Before-and-after object listings
○ ○ ○ ○ ○ ○ ○

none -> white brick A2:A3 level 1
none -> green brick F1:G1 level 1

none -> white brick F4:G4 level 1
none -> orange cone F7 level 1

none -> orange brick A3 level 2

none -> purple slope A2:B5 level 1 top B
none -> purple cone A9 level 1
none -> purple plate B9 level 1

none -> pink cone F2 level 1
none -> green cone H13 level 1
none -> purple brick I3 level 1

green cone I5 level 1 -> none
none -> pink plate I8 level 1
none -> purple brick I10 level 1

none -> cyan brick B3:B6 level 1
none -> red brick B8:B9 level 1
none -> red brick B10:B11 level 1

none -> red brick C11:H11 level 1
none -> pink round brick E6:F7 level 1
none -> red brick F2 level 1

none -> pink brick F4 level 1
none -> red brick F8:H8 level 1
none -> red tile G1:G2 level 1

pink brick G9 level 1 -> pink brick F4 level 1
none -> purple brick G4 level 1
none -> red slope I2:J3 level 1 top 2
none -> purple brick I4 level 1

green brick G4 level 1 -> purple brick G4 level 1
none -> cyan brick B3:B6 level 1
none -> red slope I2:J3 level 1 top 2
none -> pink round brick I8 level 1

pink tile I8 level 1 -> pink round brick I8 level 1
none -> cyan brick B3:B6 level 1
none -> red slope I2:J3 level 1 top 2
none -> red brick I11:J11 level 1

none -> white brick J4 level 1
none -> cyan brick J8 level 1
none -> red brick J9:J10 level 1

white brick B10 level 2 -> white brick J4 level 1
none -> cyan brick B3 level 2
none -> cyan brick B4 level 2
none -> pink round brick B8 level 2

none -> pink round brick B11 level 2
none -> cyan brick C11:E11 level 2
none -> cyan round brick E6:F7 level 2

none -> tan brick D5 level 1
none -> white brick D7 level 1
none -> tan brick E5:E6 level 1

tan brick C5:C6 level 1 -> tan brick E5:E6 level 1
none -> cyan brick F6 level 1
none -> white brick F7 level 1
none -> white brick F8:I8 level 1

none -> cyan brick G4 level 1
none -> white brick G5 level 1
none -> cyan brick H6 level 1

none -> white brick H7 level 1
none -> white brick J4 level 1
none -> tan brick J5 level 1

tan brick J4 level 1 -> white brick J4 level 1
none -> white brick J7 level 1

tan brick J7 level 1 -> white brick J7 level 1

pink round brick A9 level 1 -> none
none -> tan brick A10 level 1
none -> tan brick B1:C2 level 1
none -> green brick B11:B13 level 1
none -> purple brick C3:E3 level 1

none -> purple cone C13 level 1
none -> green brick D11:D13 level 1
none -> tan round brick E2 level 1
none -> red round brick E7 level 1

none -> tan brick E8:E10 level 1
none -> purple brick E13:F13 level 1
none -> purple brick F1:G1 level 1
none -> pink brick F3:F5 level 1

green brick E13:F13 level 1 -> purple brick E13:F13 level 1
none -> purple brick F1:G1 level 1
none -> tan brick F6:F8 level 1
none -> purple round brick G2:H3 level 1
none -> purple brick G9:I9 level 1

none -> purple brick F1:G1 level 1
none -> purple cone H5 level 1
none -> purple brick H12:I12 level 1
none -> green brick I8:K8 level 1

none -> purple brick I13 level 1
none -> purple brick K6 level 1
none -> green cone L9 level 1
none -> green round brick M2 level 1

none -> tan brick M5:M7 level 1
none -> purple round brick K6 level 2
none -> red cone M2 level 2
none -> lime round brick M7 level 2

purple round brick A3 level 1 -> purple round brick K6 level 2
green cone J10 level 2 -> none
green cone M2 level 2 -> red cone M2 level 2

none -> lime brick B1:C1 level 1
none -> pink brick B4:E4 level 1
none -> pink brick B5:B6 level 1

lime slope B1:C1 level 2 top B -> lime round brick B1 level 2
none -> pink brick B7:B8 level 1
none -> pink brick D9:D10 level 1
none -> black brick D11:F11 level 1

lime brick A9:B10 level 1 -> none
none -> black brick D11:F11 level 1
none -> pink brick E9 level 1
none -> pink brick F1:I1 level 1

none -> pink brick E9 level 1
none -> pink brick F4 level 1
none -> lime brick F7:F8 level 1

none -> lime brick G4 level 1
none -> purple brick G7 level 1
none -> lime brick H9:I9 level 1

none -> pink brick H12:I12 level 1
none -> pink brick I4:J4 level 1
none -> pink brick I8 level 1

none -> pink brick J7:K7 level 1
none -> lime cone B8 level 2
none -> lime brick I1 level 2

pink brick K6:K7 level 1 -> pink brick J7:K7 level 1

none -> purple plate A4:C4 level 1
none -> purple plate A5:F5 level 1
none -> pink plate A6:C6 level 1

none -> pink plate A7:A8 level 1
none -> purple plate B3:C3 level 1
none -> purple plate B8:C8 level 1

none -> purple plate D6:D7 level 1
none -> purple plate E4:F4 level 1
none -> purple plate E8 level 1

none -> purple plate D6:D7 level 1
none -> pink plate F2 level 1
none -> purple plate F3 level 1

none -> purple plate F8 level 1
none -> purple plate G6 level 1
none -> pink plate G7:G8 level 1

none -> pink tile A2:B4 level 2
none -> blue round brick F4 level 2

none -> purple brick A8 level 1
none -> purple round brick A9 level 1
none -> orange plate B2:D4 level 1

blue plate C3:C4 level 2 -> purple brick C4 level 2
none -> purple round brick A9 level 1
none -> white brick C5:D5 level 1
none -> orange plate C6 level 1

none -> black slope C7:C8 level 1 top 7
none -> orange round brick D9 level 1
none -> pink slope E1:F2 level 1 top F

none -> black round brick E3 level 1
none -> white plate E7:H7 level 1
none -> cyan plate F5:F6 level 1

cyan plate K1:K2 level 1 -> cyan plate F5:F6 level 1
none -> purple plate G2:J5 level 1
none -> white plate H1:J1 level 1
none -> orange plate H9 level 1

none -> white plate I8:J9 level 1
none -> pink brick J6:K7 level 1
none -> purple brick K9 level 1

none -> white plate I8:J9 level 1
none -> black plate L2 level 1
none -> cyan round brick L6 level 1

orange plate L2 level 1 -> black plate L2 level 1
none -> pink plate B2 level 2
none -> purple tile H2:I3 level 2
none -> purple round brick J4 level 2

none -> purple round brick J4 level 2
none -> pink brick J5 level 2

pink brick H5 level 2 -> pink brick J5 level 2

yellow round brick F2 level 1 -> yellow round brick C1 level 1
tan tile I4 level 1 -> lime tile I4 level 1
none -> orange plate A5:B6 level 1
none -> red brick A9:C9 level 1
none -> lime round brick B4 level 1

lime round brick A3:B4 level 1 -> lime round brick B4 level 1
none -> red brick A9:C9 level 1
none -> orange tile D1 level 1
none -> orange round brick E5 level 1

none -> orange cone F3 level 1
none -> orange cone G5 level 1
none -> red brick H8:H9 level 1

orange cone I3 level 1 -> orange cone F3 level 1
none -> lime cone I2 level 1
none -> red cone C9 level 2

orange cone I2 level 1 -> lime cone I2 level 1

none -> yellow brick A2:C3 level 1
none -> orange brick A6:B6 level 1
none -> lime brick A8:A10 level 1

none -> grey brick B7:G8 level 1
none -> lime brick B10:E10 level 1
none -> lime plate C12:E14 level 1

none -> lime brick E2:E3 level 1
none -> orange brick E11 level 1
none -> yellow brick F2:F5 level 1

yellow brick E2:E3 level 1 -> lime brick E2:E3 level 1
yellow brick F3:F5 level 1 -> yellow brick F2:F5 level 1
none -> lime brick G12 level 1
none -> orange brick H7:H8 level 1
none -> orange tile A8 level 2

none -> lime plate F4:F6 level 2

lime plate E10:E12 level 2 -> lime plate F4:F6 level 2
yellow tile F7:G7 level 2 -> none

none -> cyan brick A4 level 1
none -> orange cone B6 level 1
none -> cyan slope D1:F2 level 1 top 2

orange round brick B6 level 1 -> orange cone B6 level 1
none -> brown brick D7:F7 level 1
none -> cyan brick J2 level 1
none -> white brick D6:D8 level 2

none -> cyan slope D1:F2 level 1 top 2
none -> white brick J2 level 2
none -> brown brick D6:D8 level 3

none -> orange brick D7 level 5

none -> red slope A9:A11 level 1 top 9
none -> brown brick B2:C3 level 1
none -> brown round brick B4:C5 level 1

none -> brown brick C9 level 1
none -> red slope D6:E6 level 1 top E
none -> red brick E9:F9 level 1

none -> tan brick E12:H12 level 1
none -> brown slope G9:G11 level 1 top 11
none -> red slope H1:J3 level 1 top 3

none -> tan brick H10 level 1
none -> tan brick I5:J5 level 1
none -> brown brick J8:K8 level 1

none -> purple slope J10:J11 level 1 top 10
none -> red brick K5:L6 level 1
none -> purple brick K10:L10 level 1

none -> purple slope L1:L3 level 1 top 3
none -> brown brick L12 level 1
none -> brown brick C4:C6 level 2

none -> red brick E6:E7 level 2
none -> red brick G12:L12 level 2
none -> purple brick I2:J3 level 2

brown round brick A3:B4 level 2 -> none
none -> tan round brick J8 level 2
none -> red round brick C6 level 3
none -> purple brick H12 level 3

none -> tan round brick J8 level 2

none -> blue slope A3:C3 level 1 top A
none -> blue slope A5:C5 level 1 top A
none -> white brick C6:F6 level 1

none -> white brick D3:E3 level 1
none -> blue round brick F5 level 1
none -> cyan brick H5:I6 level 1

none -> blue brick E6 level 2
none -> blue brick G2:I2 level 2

○ ○ ○ ○ ○ ○ ○

* _EXERCISE INSTRUCTIONS_:
For this exercise, repeat exactly the lines of the data above from the one with "none -> lime brick G12 level 1" down to the one with "none -> cyan brick A4 level 1", both end lines included.

* _OUTPUT FOR THIS EXERCISE_:
none -> lime brick G12 level 1
none -> orange brick H7:H8 level 1
none -> orange tile A8 level 2

none -> lime plate F4:F6 level 2

lime plate E10:E12 level 2 -> lime plate F4:F6 level 2
yellow tile F7:G7 level 2 -> none

none -> cyan brick A4 level 1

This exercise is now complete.